> **Exercise directions**
Give back the whole listing exactly as written, leaving out each picture.

> **Data block**
════

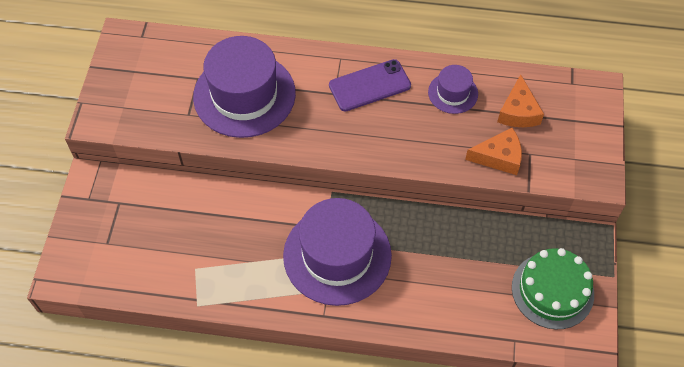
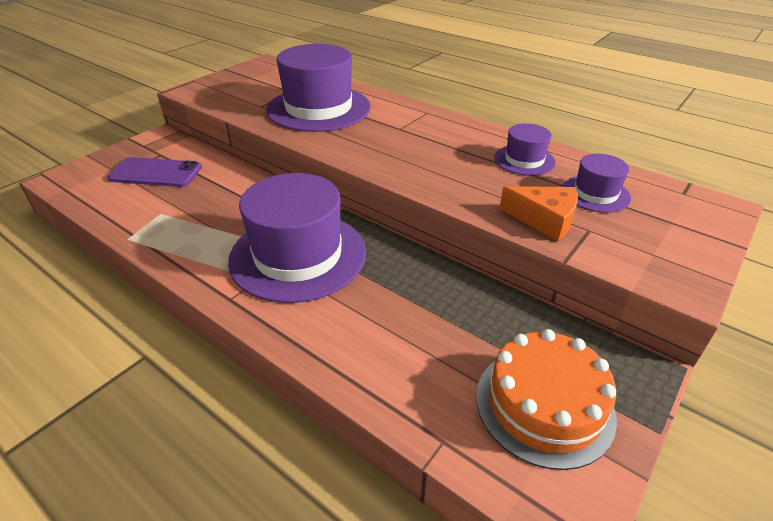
camera: 30 degrees right, 20 degrees down
(369, 85) = (439, 133): purple phone -> purple phone (155, 173)
(518, 112) = (595, 194): orange cheese -> purple hat
(552, 290) = (544, 405): green cake -> orange cake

════

> **Output of the task**
camera: 30 degrees right, 20 degrees down
(369, 85) = (439, 133): purple phone -> purple phone (155, 173)
(518, 112) = (595, 194): orange cheese -> purple hat
(552, 290) = (544, 405): green cake -> orange cake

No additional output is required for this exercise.